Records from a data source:
++++++++++++++++++++

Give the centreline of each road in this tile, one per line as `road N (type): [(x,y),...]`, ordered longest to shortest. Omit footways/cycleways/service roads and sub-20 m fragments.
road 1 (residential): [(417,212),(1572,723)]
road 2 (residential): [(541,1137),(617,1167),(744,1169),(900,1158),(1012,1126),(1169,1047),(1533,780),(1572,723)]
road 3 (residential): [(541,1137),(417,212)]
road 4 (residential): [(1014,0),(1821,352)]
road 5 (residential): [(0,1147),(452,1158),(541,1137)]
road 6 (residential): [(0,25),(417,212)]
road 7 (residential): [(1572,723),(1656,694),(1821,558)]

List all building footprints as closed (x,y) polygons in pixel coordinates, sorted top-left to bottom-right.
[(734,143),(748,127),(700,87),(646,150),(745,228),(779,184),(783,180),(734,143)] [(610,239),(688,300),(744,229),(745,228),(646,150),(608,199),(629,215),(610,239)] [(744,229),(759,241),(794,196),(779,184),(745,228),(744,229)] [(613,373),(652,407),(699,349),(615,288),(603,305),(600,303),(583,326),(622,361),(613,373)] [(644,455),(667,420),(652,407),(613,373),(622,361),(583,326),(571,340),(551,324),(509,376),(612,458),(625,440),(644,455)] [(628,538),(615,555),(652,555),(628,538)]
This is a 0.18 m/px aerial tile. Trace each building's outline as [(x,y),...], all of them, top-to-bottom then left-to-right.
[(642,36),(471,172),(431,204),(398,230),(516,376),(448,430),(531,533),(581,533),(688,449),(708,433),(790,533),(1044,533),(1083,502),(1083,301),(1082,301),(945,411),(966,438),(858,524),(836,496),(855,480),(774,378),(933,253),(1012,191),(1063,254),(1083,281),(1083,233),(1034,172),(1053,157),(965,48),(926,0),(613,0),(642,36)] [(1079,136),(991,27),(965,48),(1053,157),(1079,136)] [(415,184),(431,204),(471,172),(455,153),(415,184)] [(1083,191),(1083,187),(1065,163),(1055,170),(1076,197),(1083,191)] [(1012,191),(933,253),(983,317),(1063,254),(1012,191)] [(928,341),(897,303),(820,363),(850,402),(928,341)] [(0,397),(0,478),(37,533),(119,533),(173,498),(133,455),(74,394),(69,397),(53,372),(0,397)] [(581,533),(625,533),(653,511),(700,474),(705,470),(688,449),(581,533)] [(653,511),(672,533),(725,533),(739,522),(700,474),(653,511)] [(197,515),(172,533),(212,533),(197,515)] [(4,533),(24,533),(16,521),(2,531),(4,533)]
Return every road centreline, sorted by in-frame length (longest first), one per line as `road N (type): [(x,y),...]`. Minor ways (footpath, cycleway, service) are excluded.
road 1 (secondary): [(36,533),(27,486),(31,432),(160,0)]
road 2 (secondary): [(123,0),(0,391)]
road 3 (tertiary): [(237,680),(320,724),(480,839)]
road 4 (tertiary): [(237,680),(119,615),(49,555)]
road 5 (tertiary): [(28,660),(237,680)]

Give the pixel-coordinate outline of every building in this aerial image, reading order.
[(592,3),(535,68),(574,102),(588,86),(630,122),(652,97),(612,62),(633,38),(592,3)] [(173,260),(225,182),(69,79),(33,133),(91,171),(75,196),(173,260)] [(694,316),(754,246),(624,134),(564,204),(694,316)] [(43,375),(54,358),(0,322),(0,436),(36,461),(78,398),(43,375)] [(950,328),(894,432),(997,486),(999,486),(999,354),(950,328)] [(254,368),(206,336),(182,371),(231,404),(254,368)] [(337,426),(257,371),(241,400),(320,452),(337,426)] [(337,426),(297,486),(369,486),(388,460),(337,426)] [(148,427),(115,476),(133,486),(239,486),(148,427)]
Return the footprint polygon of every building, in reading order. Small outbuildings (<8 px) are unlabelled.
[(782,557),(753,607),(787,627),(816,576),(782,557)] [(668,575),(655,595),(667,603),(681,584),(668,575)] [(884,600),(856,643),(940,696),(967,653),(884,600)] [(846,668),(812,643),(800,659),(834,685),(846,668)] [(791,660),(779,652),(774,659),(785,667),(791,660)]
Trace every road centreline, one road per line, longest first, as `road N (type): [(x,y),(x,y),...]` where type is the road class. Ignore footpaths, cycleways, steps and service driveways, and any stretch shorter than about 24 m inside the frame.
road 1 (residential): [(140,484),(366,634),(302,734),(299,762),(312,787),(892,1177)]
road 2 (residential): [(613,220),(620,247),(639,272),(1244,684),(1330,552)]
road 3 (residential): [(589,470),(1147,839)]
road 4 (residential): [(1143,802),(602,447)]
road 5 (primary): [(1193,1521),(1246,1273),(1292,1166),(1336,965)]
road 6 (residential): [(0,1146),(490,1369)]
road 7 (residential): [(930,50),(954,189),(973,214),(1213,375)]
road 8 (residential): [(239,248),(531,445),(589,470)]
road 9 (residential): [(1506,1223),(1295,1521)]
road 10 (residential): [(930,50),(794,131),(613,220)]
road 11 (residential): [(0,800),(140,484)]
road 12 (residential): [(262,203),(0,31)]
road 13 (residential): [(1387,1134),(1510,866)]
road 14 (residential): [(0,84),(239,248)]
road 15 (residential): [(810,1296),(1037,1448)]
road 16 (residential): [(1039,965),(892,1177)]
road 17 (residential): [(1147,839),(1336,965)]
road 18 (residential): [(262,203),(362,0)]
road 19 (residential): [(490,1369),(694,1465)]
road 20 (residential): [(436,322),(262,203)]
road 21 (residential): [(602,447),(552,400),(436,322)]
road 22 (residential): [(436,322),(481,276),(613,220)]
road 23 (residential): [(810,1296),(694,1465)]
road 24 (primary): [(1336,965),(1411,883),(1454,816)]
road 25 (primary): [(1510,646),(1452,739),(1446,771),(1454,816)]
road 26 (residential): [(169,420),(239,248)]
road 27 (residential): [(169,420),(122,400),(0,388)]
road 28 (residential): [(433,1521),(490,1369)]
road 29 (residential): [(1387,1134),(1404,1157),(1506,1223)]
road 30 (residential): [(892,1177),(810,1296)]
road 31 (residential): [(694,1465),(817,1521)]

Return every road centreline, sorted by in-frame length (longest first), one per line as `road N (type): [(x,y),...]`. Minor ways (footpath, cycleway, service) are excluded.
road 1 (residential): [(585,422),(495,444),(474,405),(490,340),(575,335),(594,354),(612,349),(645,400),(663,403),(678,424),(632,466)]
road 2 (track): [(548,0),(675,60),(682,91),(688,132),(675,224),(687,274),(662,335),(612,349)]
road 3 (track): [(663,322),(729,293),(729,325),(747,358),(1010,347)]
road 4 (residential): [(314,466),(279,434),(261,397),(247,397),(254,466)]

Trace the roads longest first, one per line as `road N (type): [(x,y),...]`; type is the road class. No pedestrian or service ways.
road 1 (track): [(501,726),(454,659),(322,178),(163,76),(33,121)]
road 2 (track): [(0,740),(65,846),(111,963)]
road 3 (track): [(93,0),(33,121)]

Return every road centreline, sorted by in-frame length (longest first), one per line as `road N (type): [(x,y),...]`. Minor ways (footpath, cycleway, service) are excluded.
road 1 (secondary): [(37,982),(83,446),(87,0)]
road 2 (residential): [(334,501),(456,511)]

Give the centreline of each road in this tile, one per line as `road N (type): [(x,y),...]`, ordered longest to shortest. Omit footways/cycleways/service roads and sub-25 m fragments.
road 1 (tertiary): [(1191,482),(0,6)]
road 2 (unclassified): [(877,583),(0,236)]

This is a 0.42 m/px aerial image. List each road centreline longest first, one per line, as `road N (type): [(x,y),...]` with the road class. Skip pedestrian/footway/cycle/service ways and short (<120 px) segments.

++++++++++++++++++++

_EXERCISE DETAILS:_ Transcribe the records above in full, exactly as they stand.

_TASK OUTPUT:_
Give the centreline of each road in this tile, one per line as `road N (type): [(x,y),...]`, ordered longest to shortest. Omit footways/cycleways/service roads and sub-20 m fragments.
road 1 (residential): [(417,212),(1572,723)]
road 2 (residential): [(541,1137),(617,1167),(744,1169),(900,1158),(1012,1126),(1169,1047),(1533,780),(1572,723)]
road 3 (residential): [(541,1137),(417,212)]
road 4 (residential): [(1014,0),(1821,352)]
road 5 (residential): [(0,1147),(452,1158),(541,1137)]
road 6 (residential): [(0,25),(417,212)]
road 7 (residential): [(1572,723),(1656,694),(1821,558)]

List all building footprints as closed (x,y) polygons in pixel coordinates, sorted top-left to bottom-right.
[(734,143),(748,127),(700,87),(646,150),(745,228),(779,184),(783,180),(734,143)] [(610,239),(688,300),(744,229),(745,228),(646,150),(608,199),(629,215),(610,239)] [(744,229),(759,241),(794,196),(779,184),(745,228),(744,229)] [(613,373),(652,407),(699,349),(615,288),(603,305),(600,303),(583,326),(622,361),(613,373)] [(644,455),(667,420),(652,407),(613,373),(622,361),(583,326),(571,340),(551,324),(509,376),(612,458),(625,440),(644,455)] [(628,538),(615,555),(652,555),(628,538)]
This is a 0.18 m/px aerial tile. Trace each building's outline as [(x,y),...], all of them, top-to-bottom then left-to-right.
[(642,36),(471,172),(431,204),(398,230),(516,376),(448,430),(531,533),(581,533),(688,449),(708,433),(790,533),(1044,533),(1083,502),(1083,301),(1082,301),(945,411),(966,438),(858,524),(836,496),(855,480),(774,378),(933,253),(1012,191),(1063,254),(1083,281),(1083,233),(1034,172),(1053,157),(965,48),(926,0),(613,0),(642,36)] [(1079,136),(991,27),(965,48),(1053,157),(1079,136)] [(415,184),(431,204),(471,172),(455,153),(415,184)] [(1083,191),(1083,187),(1065,163),(1055,170),(1076,197),(1083,191)] [(1012,191),(933,253),(983,317),(1063,254),(1012,191)] [(928,341),(897,303),(820,363),(850,402),(928,341)] [(0,397),(0,478),(37,533),(119,533),(173,498),(133,455),(74,394),(69,397),(53,372),(0,397)] [(581,533),(625,533),(653,511),(700,474),(705,470),(688,449),(581,533)] [(653,511),(672,533),(725,533),(739,522),(700,474),(653,511)] [(197,515),(172,533),(212,533),(197,515)] [(4,533),(24,533),(16,521),(2,531),(4,533)]
Return every road centreline, sorted by in-frame length (longest first), one per line as `road N (type): [(x,y),...]`. Minor ways (footpath, cycleway, service) are excluded.
road 1 (secondary): [(36,533),(27,486),(31,432),(160,0)]
road 2 (secondary): [(123,0),(0,391)]
road 3 (tertiary): [(237,680),(320,724),(480,839)]
road 4 (tertiary): [(237,680),(119,615),(49,555)]
road 5 (tertiary): [(28,660),(237,680)]

Give the pixel-coordinate outline of every building in this aerial image, reading order.
[(592,3),(535,68),(574,102),(588,86),(630,122),(652,97),(612,62),(633,38),(592,3)] [(173,260),(225,182),(69,79),(33,133),(91,171),(75,196),(173,260)] [(694,316),(754,246),(624,134),(564,204),(694,316)] [(43,375),(54,358),(0,322),(0,436),(36,461),(78,398),(43,375)] [(950,328),(894,432),(997,486),(999,486),(999,354),(950,328)] [(254,368),(206,336),(182,371),(231,404),(254,368)] [(337,426),(257,371),(241,400),(320,452),(337,426)] [(337,426),(297,486),(369,486),(388,460),(337,426)] [(148,427),(115,476),(133,486),(239,486),(148,427)]
Return the footprint polygon of every building, in reading order. Small outbuildings (<8 px) are unlabelled.
[(782,557),(753,607),(787,627),(816,576),(782,557)] [(668,575),(655,595),(667,603),(681,584),(668,575)] [(884,600),(856,643),(940,696),(967,653),(884,600)] [(846,668),(812,643),(800,659),(834,685),(846,668)] [(791,660),(779,652),(774,659),(785,667),(791,660)]
Trace every road centreline, one road per line, longest first, as `road N (type): [(x,y),(x,y),...]` where type is the road class. Ignore footpaths, cycleways, steps and service driveways, and any stretch shorter than about 24 m inside the frame.
road 1 (residential): [(140,484),(366,634),(302,734),(299,762),(312,787),(892,1177)]
road 2 (residential): [(613,220),(620,247),(639,272),(1244,684),(1330,552)]
road 3 (residential): [(589,470),(1147,839)]
road 4 (residential): [(1143,802),(602,447)]
road 5 (primary): [(1193,1521),(1246,1273),(1292,1166),(1336,965)]
road 6 (residential): [(0,1146),(490,1369)]
road 7 (residential): [(930,50),(954,189),(973,214),(1213,375)]
road 8 (residential): [(239,248),(531,445),(589,470)]
road 9 (residential): [(1506,1223),(1295,1521)]
road 10 (residential): [(930,50),(794,131),(613,220)]
road 11 (residential): [(0,800),(140,484)]
road 12 (residential): [(262,203),(0,31)]
road 13 (residential): [(1387,1134),(1510,866)]
road 14 (residential): [(0,84),(239,248)]
road 15 (residential): [(810,1296),(1037,1448)]
road 16 (residential): [(1039,965),(892,1177)]
road 17 (residential): [(1147,839),(1336,965)]
road 18 (residential): [(262,203),(362,0)]
road 19 (residential): [(490,1369),(694,1465)]
road 20 (residential): [(436,322),(262,203)]
road 21 (residential): [(602,447),(552,400),(436,322)]
road 22 (residential): [(436,322),(481,276),(613,220)]
road 23 (residential): [(810,1296),(694,1465)]
road 24 (primary): [(1336,965),(1411,883),(1454,816)]
road 25 (primary): [(1510,646),(1452,739),(1446,771),(1454,816)]
road 26 (residential): [(169,420),(239,248)]
road 27 (residential): [(169,420),(122,400),(0,388)]
road 28 (residential): [(433,1521),(490,1369)]
road 29 (residential): [(1387,1134),(1404,1157),(1506,1223)]
road 30 (residential): [(892,1177),(810,1296)]
road 31 (residential): [(694,1465),(817,1521)]

Return every road centreline, sorted by in-frame length (longest first), one per line as `road N (type): [(x,y),...]`. Minor ways (footpath, cycleway, service) are excluded.
road 1 (residential): [(585,422),(495,444),(474,405),(490,340),(575,335),(594,354),(612,349),(645,400),(663,403),(678,424),(632,466)]
road 2 (track): [(548,0),(675,60),(682,91),(688,132),(675,224),(687,274),(662,335),(612,349)]
road 3 (track): [(663,322),(729,293),(729,325),(747,358),(1010,347)]
road 4 (residential): [(314,466),(279,434),(261,397),(247,397),(254,466)]

Trace the roads longest first, one per line as `road N (type): [(x,y),...]`; type is the road class. No pedestrian or service ways.
road 1 (track): [(501,726),(454,659),(322,178),(163,76),(33,121)]
road 2 (track): [(0,740),(65,846),(111,963)]
road 3 (track): [(93,0),(33,121)]

Return every road centreline, sorted by in-frame length (longest first), one per line as `road N (type): [(x,y),...]`. Minor ways (footpath, cycleway, service) are excluded.
road 1 (secondary): [(37,982),(83,446),(87,0)]
road 2 (residential): [(334,501),(456,511)]

Give the centreline of each road in this tile, one per line as `road N (type): [(x,y),...]`, ordered longest to shortest. Omit footways/cycleways/service roads and sub-25 m fragments.
road 1 (tertiary): [(1191,482),(0,6)]
road 2 (unclassified): [(877,583),(0,236)]

This is a 0.42 m/px aerial image. List each road centreline longest first, one per line, as `road N (type): [(x,y),...]` with the road class. Skip pedestrian/footway/cycle/service ways and short (<120 px) segments.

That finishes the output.